Input:

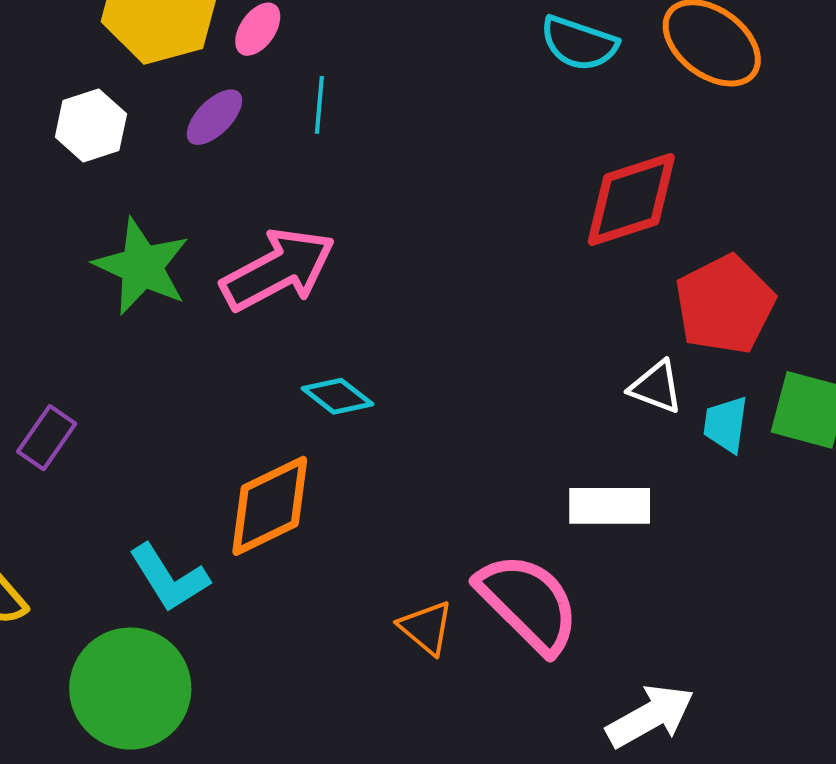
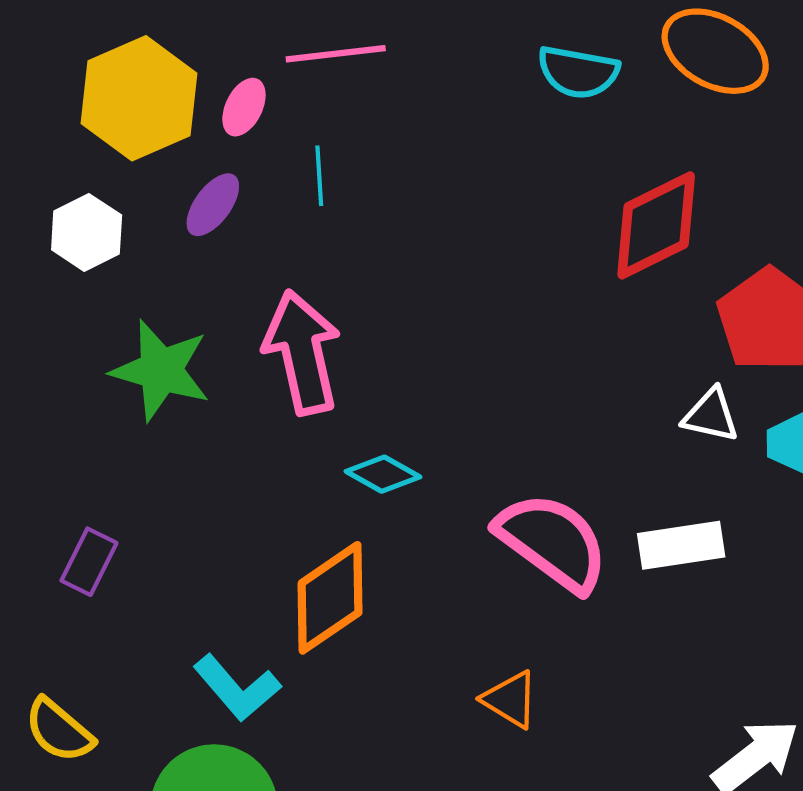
pink arrow: (278, 270) -> (302, 352), turned -66
pink semicircle: (528, 603) -> (552, 542), moved

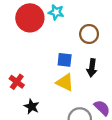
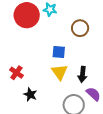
black arrow: (92, 68) -> (82, 74), moved
yellow triangle: (65, 82) -> (60, 72), turned 30

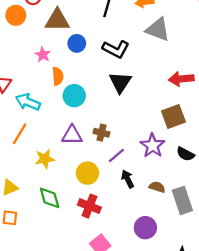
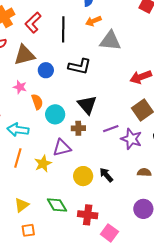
black triangle: (120, 82) -> (87, 105), moved
brown cross: (101, 133) -> (78, 128), moved
purple line: (116, 155) -> (111, 129), moved, turned 35
yellow star: (45, 159) -> (43, 164), moved
black arrow: (128, 179) -> (106, 175), moved
red cross: (89, 206) -> (88, 215), moved

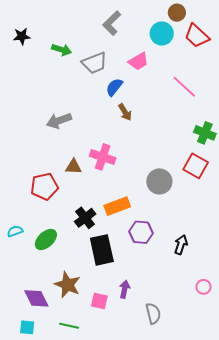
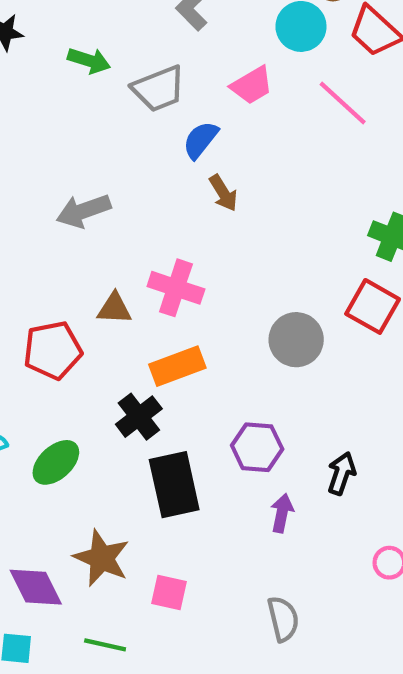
pink line: (184, 87) -> (343, 103), moved
orange rectangle: (117, 206) -> (177, 366), moved
purple arrow: (124, 289) -> (282, 513), moved

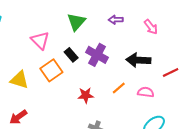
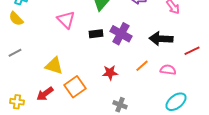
black rectangle: (71, 55) -> (96, 34), turned -56
orange square: (51, 70) -> (75, 87), moved
yellow triangle: (19, 80) -> (54, 66), moved

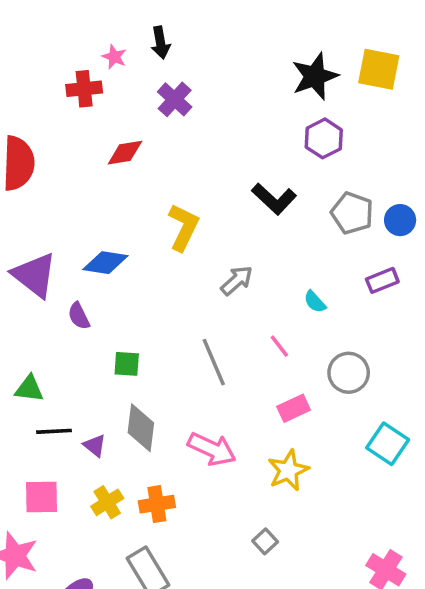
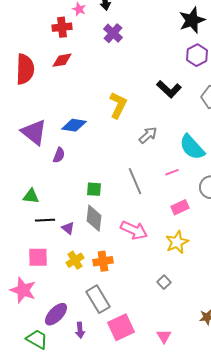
red diamond: (125, 153) -> (62, 60), moved
cyan semicircle: (315, 302) -> (192, 147), size x2.0
purple semicircle: (79, 316) -> (59, 155), turned -133
pink line: (279, 346) -> (172, 172), turned -72
green square: (127, 364) -> (94, 189), moved

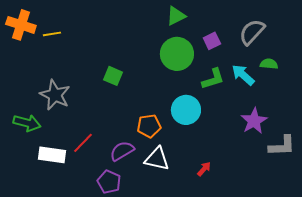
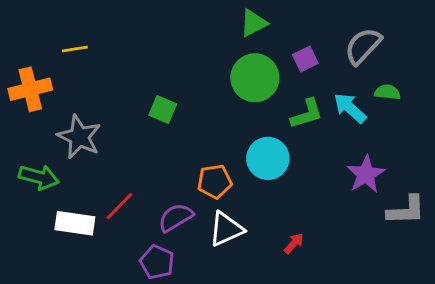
orange cross: (21, 25) -> (30, 89), moved, turned -32
white triangle: (157, 159) -> (226, 229), turned -36

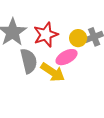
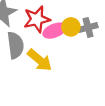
pink ellipse: (67, 57) -> (55, 31), moved

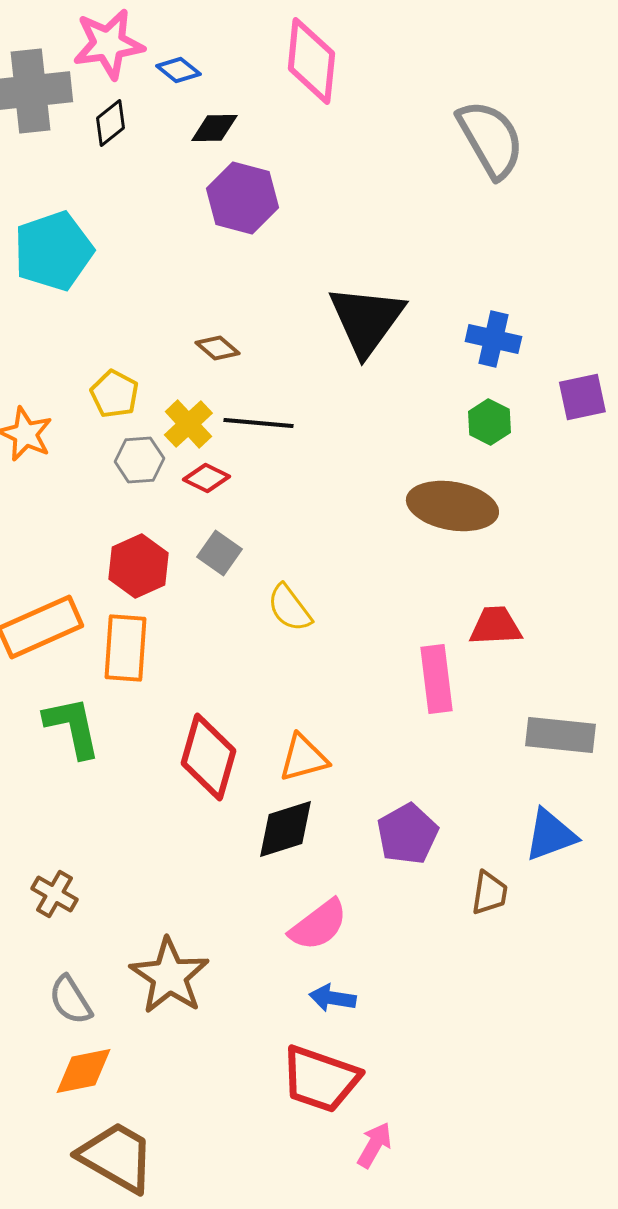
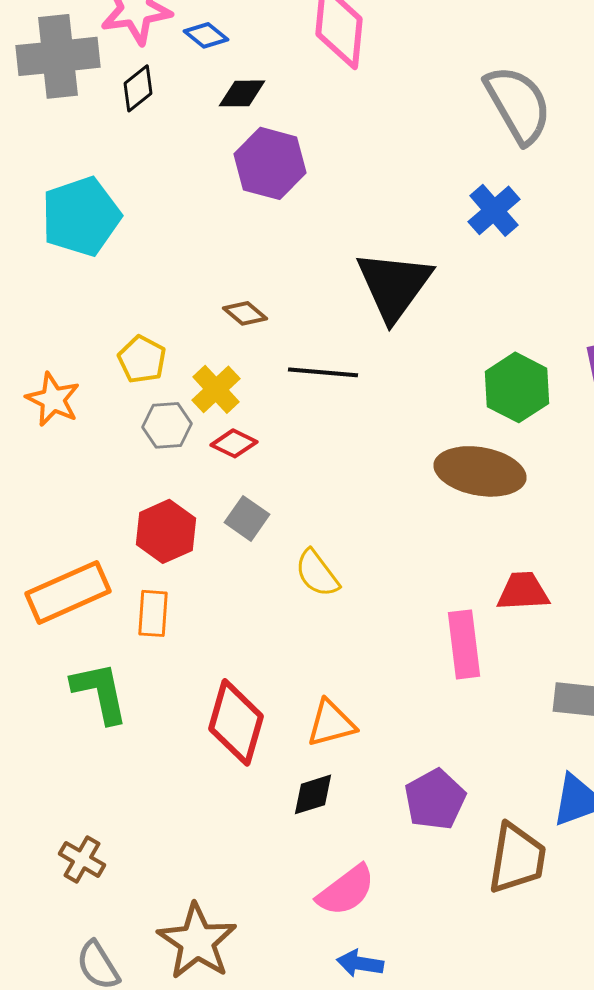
blue cross: (493, 339) -> (494, 210), moved, turned 36
green hexagon: (489, 422) -> (517, 387), size x1.5
black line: (258, 423) -> (323, 372), moved
orange rectangle: (125, 648) -> (153, 613), size x0.7
black diamond: (285, 829) -> (313, 794), size x0.7
brown trapezoid: (489, 893) -> (517, 858), size x1.6

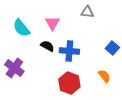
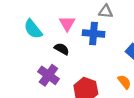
blue cross: (69, 51) -> (94, 33), moved
purple cross: (14, 68) -> (48, 75), moved

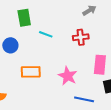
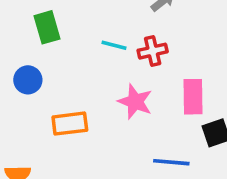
cyan line: (46, 34) -> (114, 45), moved
pink star: (68, 76) -> (135, 102), moved

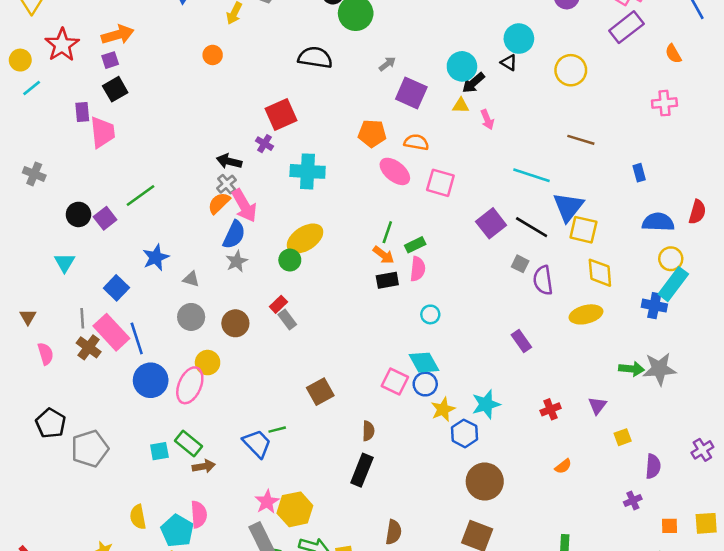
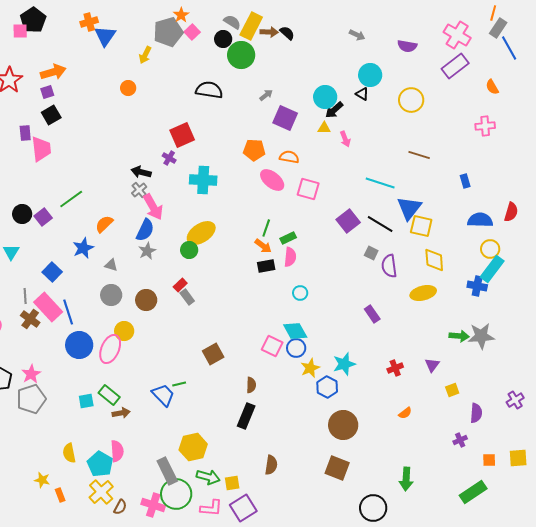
orange semicircle: (219, 203) -> (104, 224), moved
pink star: (267, 502) -> (31, 374), moved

Exercise objective: Return every line of the listing that has the word "pink" in it.

Answer to this exercise:
pink arrow: (278, 270) -> (302, 352), turned -66
pink semicircle: (528, 603) -> (552, 542), moved
pink line: (184, 87) -> (343, 103), moved
pink line: (279, 346) -> (172, 172), turned -72
pink ellipse: (67, 57) -> (55, 31), moved
pink star: (68, 76) -> (135, 102), moved
pink star: (267, 502) -> (31, 374), moved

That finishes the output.